Your goal |
Locate the word "AGND" in the data below, then copy every line that holds it.

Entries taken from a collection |
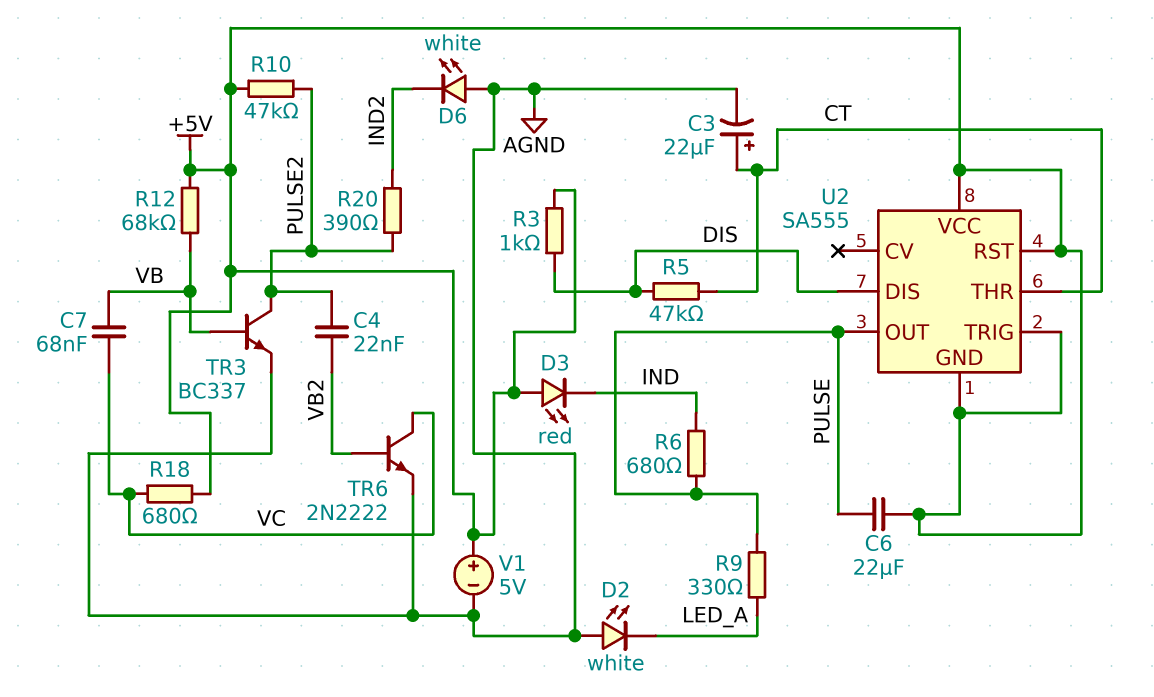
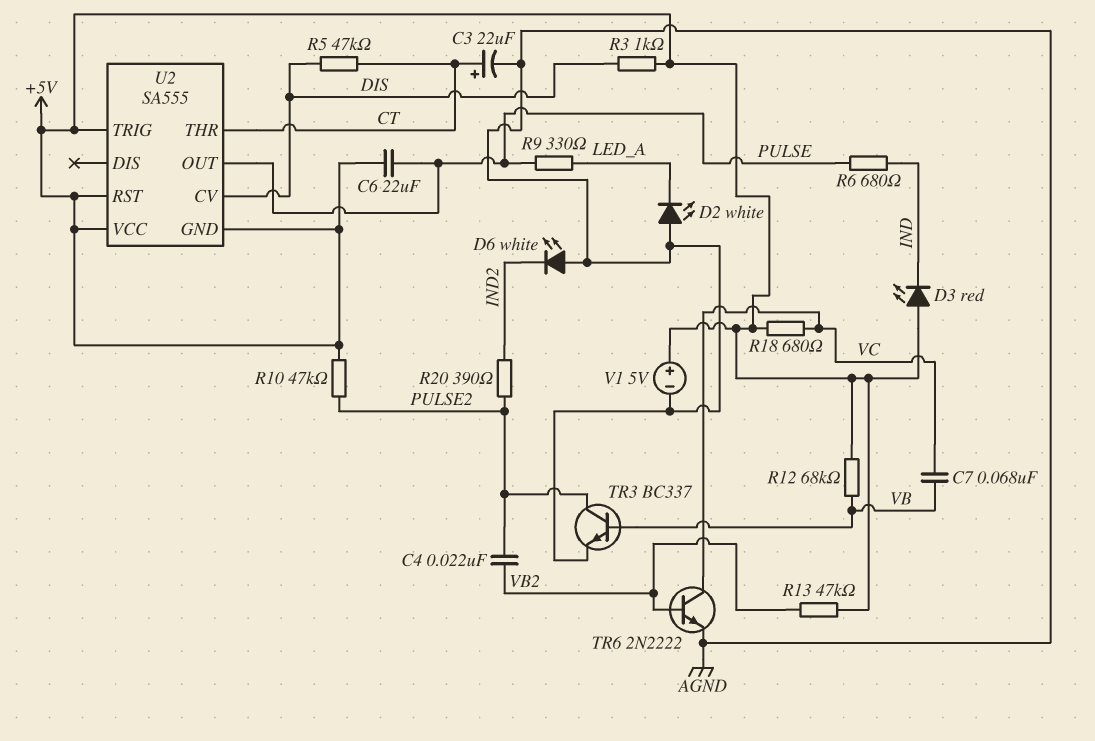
R13: none -> 47k (+5V, VB2)
U2 pin CV: none -> DIS
U2 pin DIS: DIS -> none

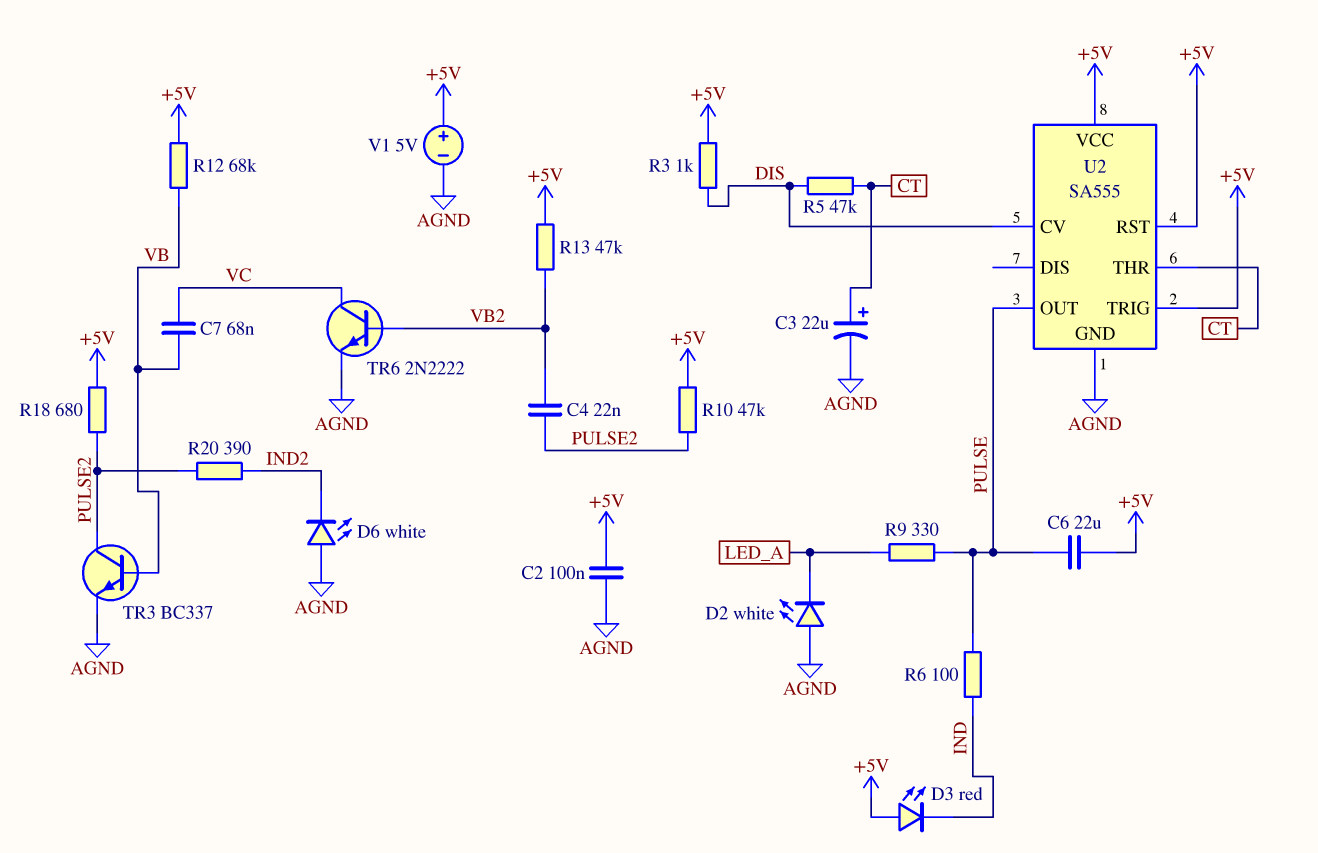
C2: none -> 100nF (+5V, AGND)
R6: 680 (IND, PULSE) -> 100 (IND, PULSE)
R18: 680 (+5V, VC) -> 680 (+5V, PULSE2)
U2 pin GND: +5V -> AGND

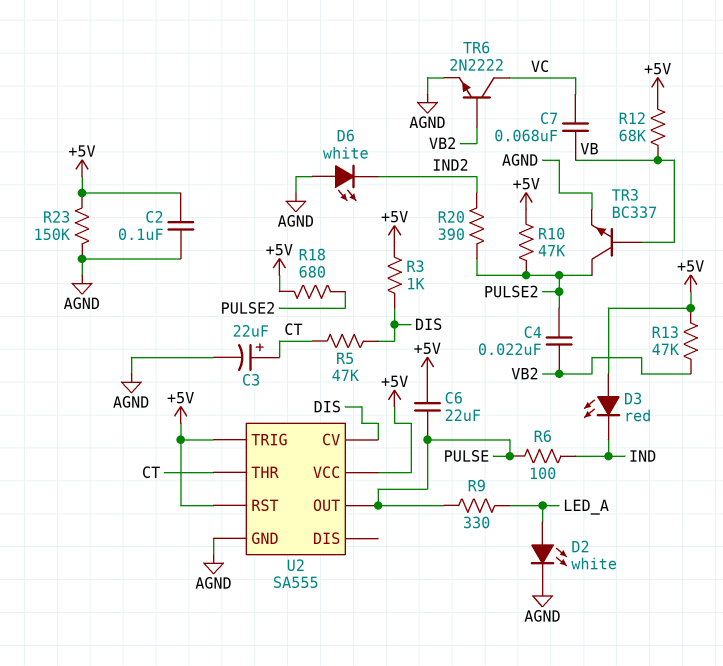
D2: LED white (A AGND, K LED_A) -> LED white (A LED_A, K AGND)
R23: none -> 150k (+5V, AGND)
V1: 5V (plus +5V, minus AGND) -> none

Response |
C2: none -> 100nF (+5V, AGND)
U2 pin GND: +5V -> AGND
D2: LED white (A AGND, K LED_A) -> LED white (A LED_A, K AGND)
R23: none -> 150k (+5V, AGND)
V1: 5V (plus +5V, minus AGND) -> none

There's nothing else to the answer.